_Exercise prompt_. Report back every line below that carries the word "notebook".

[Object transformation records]
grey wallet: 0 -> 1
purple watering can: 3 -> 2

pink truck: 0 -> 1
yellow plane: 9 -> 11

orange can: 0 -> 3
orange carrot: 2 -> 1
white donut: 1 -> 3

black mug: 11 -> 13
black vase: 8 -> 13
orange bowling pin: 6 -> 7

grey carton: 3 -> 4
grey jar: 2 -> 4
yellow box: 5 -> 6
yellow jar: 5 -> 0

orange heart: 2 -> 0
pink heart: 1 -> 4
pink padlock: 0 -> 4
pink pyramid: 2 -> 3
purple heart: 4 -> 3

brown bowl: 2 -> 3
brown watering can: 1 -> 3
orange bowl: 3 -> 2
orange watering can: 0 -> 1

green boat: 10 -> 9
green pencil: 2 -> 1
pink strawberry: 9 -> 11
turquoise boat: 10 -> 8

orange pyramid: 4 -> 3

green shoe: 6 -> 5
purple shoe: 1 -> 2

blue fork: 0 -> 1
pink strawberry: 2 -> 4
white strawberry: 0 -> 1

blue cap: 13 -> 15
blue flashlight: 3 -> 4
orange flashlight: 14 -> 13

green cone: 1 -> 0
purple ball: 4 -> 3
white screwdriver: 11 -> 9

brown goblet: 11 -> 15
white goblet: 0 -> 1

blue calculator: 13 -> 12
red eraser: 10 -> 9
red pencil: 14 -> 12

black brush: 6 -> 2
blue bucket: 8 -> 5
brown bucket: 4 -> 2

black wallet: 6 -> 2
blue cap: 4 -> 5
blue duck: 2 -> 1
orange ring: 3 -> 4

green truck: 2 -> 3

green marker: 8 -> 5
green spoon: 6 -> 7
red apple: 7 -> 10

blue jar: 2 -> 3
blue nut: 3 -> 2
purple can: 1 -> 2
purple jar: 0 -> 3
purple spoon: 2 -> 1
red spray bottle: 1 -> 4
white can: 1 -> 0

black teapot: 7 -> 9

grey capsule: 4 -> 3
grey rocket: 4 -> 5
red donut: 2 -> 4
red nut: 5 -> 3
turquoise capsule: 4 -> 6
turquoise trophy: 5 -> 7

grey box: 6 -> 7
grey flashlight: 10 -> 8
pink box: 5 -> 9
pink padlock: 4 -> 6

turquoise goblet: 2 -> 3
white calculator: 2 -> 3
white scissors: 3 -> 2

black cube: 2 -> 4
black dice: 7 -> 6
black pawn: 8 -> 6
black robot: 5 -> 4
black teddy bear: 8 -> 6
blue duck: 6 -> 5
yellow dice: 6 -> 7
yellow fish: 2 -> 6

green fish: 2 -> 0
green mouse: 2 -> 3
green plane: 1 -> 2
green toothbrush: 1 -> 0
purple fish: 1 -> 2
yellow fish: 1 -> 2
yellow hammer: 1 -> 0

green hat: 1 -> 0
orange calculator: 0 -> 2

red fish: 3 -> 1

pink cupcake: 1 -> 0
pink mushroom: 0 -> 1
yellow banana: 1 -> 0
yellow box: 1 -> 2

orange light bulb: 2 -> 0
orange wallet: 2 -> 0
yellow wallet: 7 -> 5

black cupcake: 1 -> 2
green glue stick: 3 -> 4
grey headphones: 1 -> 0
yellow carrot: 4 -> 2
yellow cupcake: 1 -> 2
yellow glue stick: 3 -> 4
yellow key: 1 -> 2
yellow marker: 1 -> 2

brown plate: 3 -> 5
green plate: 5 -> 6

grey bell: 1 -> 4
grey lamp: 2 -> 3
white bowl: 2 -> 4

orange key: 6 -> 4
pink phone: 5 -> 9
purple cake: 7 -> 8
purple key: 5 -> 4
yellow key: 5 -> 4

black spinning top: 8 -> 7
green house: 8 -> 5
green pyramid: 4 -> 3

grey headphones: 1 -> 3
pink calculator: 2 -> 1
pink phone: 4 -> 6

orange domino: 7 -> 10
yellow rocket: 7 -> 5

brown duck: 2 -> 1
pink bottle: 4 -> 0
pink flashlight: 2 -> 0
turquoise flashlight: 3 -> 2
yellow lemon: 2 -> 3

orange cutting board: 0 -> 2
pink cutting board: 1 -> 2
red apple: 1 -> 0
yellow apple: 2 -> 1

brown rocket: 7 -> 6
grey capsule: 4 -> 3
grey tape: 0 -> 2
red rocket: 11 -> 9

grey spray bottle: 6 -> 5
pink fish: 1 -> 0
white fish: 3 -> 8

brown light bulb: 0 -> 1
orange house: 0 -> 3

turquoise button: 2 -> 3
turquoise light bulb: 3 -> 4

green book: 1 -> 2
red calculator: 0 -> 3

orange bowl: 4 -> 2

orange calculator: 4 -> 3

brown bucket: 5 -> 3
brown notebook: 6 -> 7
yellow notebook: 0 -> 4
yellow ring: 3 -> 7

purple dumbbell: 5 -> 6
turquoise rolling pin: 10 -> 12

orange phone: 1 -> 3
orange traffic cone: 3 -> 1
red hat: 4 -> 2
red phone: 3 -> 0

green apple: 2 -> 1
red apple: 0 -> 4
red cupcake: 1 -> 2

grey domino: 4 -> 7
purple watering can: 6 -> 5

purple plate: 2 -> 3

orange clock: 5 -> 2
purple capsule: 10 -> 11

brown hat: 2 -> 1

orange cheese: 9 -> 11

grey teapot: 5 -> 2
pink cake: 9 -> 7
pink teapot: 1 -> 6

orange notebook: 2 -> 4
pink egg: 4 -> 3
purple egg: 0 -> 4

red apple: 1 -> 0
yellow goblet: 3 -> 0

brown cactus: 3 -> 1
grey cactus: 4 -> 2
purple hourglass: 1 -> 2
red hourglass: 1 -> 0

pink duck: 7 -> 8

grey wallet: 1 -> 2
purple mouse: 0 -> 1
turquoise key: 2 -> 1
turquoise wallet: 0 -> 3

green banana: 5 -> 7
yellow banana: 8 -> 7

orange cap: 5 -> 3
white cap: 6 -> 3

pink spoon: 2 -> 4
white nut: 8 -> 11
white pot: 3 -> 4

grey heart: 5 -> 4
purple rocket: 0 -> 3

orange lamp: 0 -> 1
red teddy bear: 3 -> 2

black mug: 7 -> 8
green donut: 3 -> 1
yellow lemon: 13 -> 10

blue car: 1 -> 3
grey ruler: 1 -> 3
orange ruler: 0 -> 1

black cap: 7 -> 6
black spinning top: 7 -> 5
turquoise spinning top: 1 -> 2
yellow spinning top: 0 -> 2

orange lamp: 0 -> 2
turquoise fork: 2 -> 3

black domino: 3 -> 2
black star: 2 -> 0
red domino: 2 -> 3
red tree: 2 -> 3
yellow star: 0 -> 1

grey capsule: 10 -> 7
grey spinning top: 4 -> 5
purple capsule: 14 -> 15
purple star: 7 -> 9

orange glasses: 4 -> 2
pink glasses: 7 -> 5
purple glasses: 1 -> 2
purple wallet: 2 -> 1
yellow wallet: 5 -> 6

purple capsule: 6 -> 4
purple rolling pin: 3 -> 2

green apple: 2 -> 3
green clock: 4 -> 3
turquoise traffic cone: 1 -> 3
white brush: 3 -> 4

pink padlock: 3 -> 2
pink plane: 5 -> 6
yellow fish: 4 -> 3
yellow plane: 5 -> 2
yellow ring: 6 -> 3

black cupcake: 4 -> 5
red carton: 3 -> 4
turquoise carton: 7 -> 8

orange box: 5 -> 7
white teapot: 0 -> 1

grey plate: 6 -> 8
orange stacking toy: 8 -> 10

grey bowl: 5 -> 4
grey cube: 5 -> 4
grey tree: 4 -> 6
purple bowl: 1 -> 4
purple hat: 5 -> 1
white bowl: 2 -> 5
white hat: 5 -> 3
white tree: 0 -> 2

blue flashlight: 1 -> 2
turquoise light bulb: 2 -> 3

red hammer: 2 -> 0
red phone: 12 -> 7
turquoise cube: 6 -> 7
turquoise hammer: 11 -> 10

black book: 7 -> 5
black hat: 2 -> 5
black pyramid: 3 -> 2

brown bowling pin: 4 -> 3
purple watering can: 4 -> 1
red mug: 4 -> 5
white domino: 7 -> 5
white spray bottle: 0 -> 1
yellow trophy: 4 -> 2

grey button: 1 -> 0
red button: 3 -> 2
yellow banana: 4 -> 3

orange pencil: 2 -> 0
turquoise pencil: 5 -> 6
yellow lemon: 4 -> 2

_Result for this task_.
brown notebook: 6 -> 7
yellow notebook: 0 -> 4
orange notebook: 2 -> 4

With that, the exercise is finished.